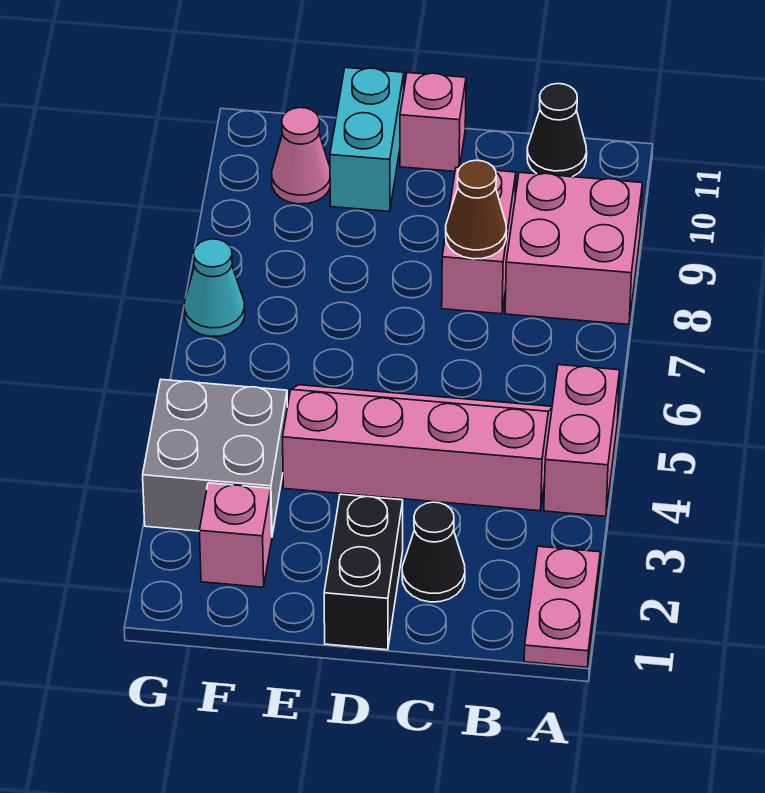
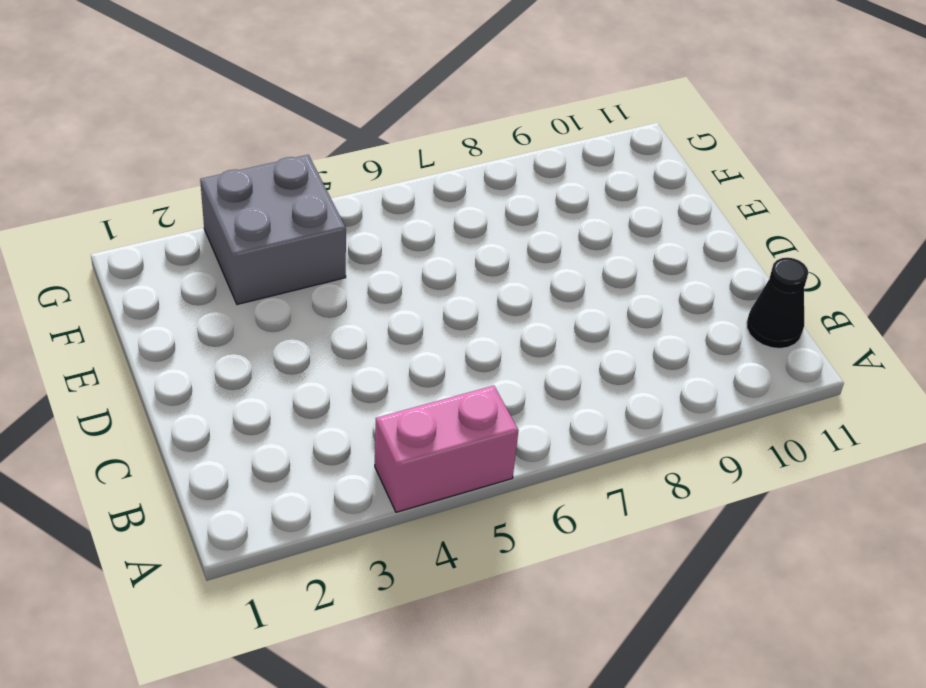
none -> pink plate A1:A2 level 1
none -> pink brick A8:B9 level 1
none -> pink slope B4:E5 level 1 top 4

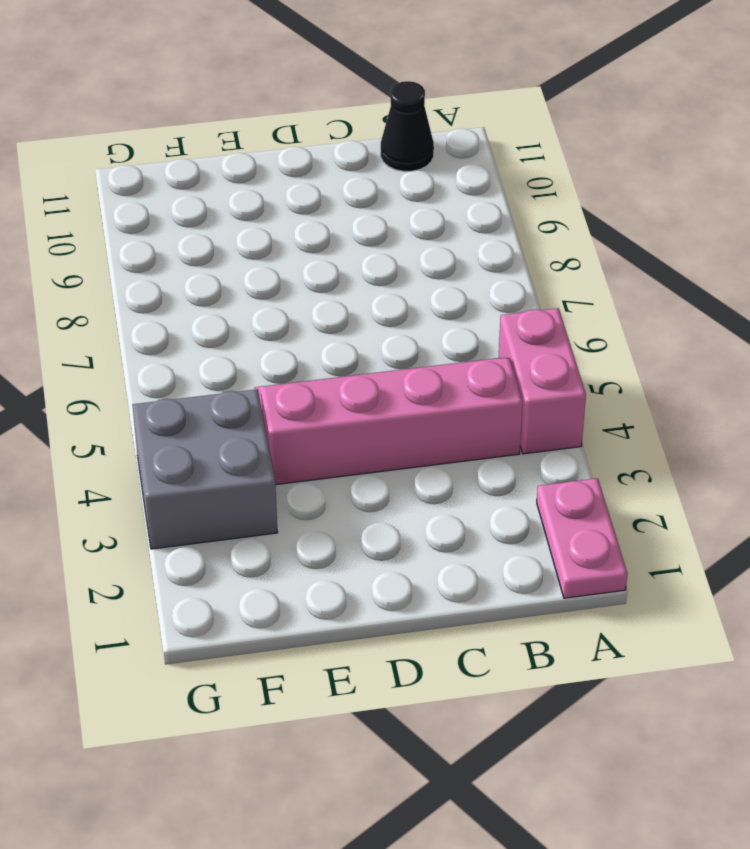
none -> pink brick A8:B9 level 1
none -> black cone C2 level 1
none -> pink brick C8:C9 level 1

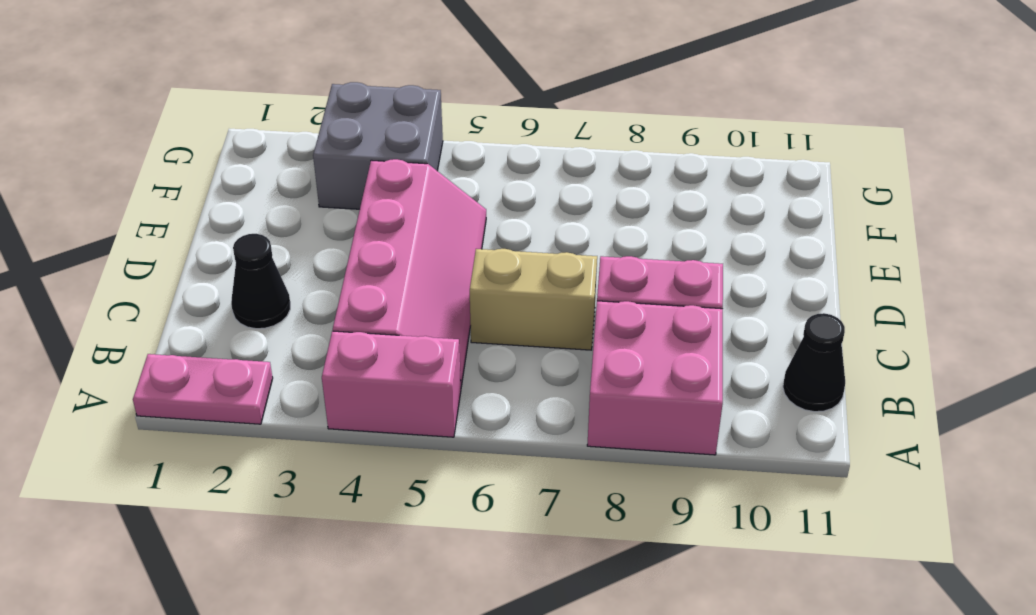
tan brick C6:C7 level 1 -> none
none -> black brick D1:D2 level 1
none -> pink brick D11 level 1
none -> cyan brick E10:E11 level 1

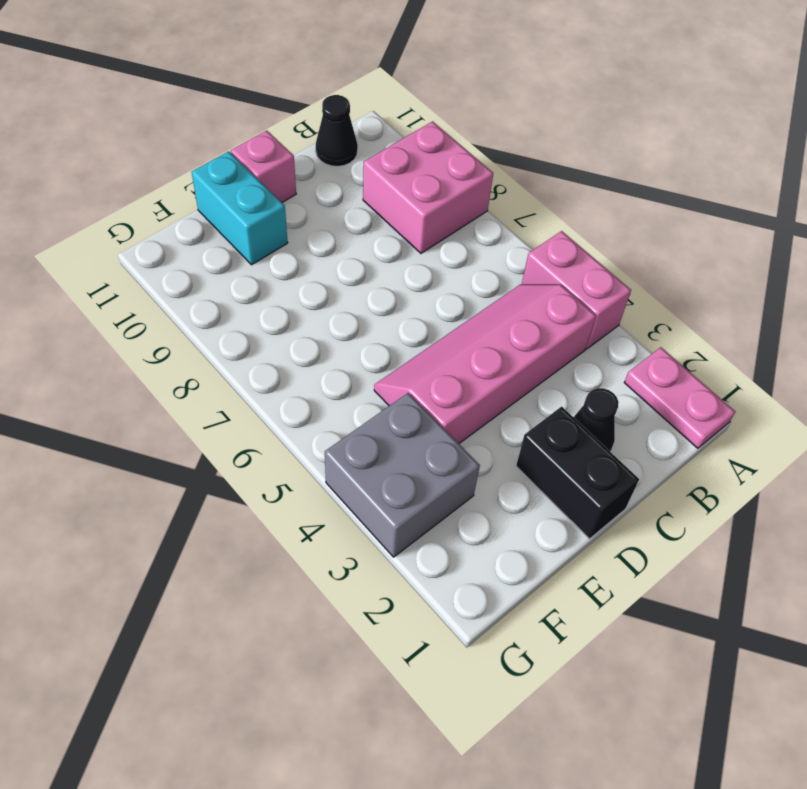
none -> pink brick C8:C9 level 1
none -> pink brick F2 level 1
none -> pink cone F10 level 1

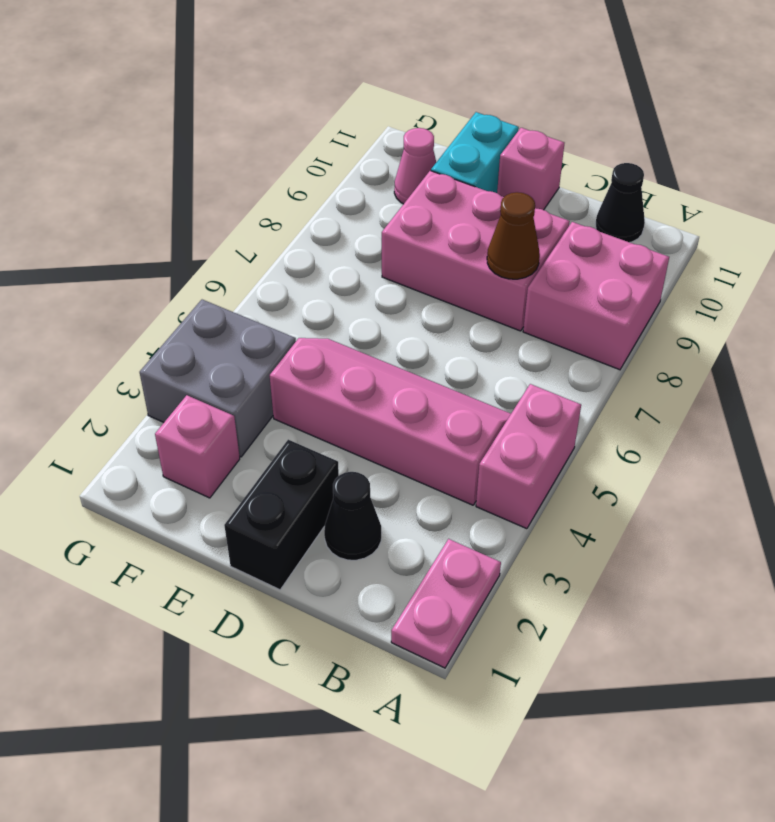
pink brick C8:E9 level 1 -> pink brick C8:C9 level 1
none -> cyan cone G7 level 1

▸ PROBLEM TO SOLVE:
A word-for-word copy of the records is required. Leave out every picture.

▸ SOLUTION:
none -> pink plate A1:A2 level 1
none -> pink brick A8:B9 level 1
none -> pink slope B4:E5 level 1 top 4

none -> pink brick A8:B9 level 1
none -> black cone C2 level 1
none -> pink brick C8:C9 level 1

tan brick C6:C7 level 1 -> none
none -> black brick D1:D2 level 1
none -> pink brick D11 level 1
none -> cyan brick E10:E11 level 1

none -> pink brick C8:C9 level 1
none -> pink brick F2 level 1
none -> pink cone F10 level 1

pink brick C8:E9 level 1 -> pink brick C8:C9 level 1
none -> cyan cone G7 level 1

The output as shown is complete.